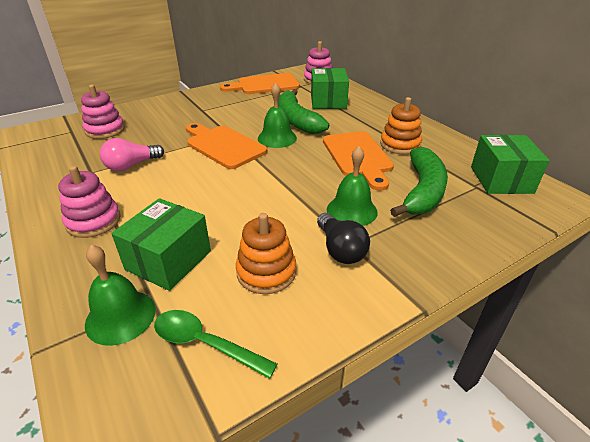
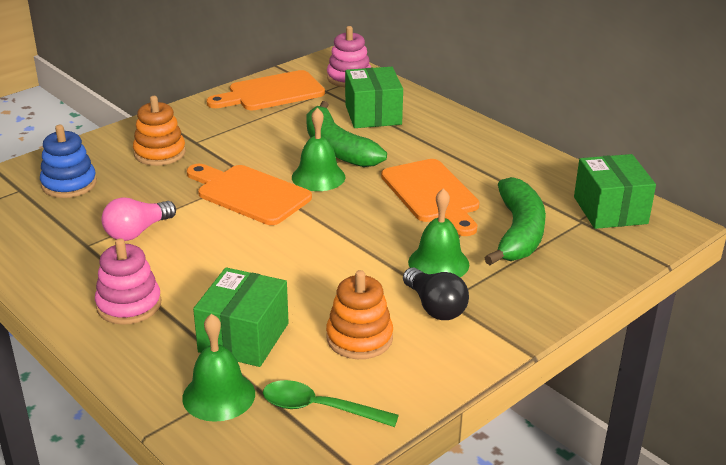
camera: 10 degrees left, 5 degrees down
(105, 130) = (69, 184): pink stacking toy -> blue stacking toy
(400, 145) = (483, 173): orange stacking toy -> orange stacking toy (160, 153)

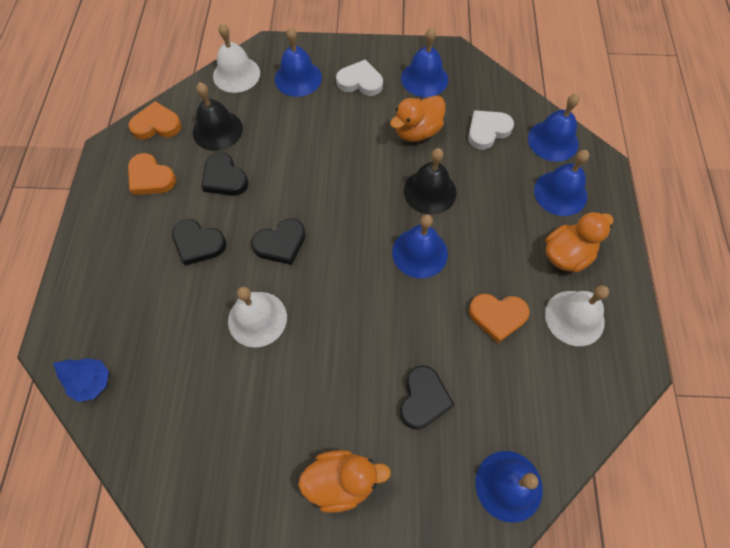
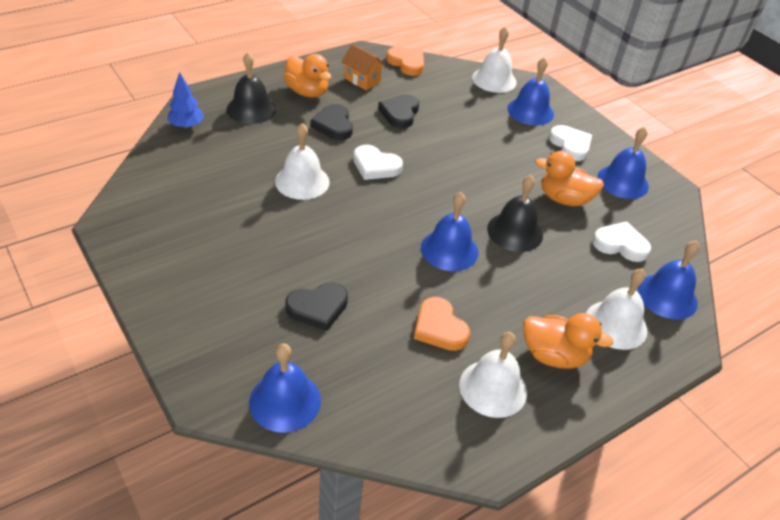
camera: 50 degrees right, 20 degrees down
(151, 178) = (362, 80): orange heart -> orange house
(217, 130) = (435, 92): black bell -> black bell (251, 109)
(280, 244) = (375, 166): black heart -> white heart
(341, 481) = (209, 286): orange duck -> orange duck (307, 92)
(560, 193) = (615, 324): blue bell -> white bell

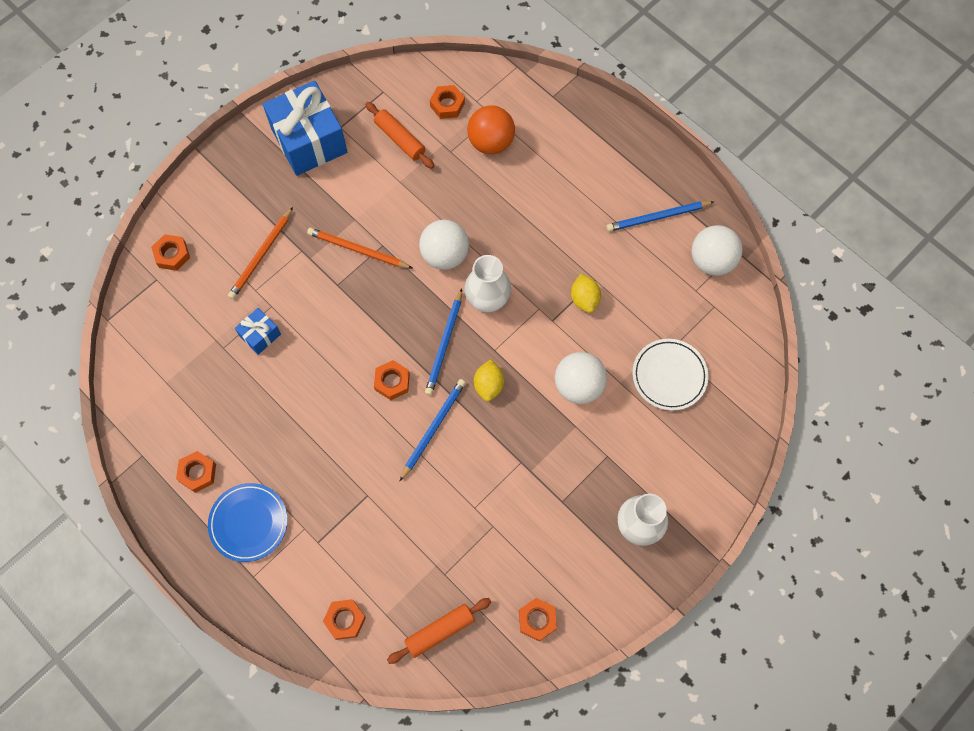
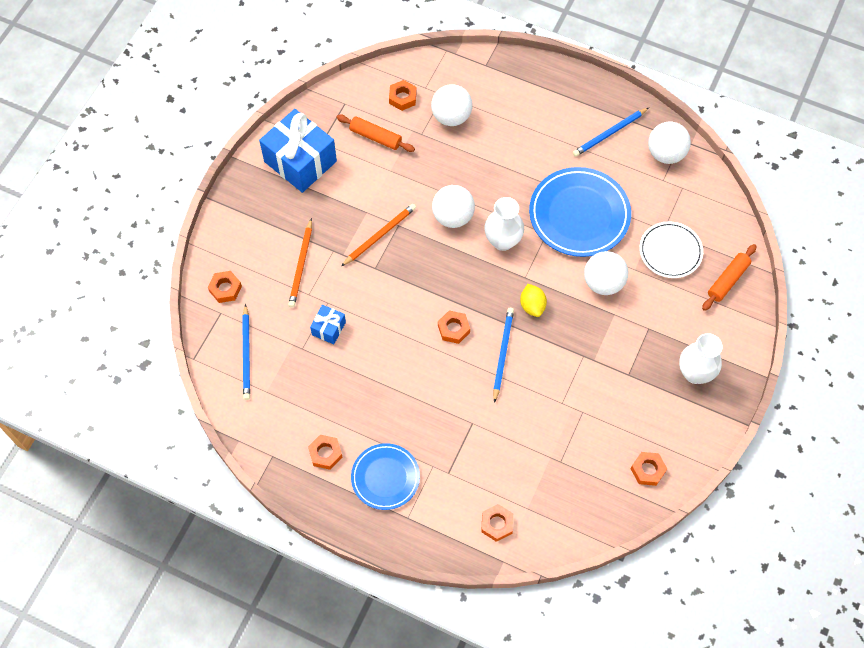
camera: 20 degrees left, 5 degrees down
(358, 250) = (380, 235): orange pencil -> orange pencil turned 135 degrees clockwise
(440, 631) = (576, 506): orange rolling pin -> orange rolling pin (728, 280)
(444, 344) = (483, 286): blue pencil -> blue pencil (246, 354)
(491, 142) = (451, 117): orange ball -> white ball
(584, 299) = (579, 215): yellow lemon -> blue plate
___
Tally the lines of the material that contain the word "degrees" and say the number, nothing more.

4